_What to do_
Which lines in the items below contain the string "kern"? Pull out each of those lines in full.

_Listed entries_

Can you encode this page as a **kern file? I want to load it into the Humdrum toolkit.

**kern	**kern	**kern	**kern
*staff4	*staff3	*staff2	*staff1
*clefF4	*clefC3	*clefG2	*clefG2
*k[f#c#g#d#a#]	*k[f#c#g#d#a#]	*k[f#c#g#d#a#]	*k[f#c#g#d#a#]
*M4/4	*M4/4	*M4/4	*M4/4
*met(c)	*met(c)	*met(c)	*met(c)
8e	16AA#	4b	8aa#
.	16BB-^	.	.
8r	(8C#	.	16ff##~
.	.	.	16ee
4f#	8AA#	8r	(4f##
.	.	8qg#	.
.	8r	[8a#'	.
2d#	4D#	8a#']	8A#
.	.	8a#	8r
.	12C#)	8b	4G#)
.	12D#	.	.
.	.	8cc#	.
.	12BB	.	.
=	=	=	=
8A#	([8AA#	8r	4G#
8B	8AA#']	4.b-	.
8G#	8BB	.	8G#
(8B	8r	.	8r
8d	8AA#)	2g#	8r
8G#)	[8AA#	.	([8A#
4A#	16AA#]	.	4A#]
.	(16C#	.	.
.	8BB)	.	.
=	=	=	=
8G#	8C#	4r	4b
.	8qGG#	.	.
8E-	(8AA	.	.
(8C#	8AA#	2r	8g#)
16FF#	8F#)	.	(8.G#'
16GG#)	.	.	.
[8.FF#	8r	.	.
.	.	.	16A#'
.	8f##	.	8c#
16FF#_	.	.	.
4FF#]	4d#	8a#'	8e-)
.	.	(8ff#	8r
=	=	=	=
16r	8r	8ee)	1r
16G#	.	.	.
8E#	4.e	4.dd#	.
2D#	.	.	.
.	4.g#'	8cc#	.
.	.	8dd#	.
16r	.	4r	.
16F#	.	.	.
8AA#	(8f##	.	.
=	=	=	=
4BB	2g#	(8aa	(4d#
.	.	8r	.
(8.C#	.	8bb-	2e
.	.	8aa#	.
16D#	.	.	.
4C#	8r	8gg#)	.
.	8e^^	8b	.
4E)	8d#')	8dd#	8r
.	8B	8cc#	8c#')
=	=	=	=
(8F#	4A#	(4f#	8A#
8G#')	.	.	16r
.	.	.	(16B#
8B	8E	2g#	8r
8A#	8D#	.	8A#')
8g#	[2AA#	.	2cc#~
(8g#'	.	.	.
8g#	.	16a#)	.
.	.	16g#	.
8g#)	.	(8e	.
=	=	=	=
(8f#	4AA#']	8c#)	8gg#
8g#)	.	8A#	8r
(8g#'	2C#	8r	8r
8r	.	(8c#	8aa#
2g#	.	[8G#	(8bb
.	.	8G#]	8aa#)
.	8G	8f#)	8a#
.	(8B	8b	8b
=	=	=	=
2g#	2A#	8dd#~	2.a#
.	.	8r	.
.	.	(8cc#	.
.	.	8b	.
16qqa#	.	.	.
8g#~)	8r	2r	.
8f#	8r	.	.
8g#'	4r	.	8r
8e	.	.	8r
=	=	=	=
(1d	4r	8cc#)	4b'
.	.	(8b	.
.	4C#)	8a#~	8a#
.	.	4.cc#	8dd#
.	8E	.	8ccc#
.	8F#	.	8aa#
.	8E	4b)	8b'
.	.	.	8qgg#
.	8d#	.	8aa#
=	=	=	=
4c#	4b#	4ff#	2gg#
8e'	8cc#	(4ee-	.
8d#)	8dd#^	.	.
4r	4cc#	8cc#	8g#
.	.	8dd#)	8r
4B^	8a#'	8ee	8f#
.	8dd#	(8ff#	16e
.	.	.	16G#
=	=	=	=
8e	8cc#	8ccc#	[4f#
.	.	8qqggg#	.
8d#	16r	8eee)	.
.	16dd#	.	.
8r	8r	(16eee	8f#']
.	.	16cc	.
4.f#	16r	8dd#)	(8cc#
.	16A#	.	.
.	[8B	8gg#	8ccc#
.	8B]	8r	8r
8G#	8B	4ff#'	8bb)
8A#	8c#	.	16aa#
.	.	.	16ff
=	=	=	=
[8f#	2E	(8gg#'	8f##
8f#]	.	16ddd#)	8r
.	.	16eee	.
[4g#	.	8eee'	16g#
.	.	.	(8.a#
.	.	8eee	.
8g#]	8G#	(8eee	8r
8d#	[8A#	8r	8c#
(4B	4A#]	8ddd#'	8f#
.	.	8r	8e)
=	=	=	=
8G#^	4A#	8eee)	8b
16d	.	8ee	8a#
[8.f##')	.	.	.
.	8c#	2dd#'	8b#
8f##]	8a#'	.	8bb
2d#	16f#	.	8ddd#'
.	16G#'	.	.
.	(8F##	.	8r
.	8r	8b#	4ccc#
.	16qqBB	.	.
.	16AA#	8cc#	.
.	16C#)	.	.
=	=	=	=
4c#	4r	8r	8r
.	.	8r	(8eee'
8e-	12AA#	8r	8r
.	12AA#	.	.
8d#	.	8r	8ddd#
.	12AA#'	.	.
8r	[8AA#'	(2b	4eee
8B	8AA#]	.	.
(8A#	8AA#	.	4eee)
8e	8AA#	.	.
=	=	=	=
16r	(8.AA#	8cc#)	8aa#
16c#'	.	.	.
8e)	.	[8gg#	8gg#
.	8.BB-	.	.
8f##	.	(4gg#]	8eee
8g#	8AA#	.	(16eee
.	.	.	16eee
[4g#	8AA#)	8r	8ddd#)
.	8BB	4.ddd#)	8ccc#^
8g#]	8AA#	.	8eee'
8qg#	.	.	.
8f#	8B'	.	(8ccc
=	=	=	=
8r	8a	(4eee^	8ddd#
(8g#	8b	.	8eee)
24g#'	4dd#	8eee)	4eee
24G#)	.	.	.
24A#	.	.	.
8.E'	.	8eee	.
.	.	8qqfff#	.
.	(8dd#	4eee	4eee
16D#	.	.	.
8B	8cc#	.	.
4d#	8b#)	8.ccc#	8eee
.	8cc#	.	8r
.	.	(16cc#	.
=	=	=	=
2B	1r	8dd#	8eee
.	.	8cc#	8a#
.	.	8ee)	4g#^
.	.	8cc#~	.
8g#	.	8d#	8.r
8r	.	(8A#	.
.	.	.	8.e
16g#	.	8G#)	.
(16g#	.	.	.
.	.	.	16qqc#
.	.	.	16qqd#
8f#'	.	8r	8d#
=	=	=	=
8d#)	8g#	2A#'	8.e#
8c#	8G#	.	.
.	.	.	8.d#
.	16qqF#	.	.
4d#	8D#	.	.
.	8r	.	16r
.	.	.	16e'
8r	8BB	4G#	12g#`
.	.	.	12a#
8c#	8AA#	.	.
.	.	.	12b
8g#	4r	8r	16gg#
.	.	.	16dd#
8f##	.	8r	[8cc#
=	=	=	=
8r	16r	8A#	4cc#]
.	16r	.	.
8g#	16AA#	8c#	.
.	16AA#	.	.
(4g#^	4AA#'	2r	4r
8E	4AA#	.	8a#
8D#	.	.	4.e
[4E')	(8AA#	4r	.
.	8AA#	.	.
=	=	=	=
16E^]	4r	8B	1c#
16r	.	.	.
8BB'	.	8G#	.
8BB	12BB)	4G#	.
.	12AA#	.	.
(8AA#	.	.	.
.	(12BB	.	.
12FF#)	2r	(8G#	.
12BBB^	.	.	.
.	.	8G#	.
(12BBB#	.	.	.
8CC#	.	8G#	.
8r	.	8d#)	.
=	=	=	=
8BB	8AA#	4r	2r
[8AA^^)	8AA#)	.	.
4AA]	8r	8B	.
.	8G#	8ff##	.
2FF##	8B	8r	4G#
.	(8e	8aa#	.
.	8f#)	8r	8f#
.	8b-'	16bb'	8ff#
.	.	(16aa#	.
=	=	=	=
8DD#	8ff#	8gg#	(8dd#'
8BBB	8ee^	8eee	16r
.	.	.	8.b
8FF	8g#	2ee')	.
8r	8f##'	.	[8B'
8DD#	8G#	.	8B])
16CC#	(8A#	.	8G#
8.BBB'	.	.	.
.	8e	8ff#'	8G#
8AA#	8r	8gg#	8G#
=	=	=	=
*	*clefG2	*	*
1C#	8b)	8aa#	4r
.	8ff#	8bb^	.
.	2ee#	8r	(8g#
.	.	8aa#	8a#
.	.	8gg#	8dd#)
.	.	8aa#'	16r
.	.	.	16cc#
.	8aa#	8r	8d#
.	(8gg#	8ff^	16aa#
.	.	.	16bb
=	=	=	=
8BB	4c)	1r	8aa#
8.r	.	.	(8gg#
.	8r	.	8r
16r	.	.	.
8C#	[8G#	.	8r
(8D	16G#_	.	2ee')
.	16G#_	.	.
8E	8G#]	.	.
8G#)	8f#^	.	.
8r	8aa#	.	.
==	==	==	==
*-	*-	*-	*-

_Result of the task_
Can you encode this page as a **kern file? I want to load it into the Humdrum toolkit.
**kern	**kern	**kern	**kern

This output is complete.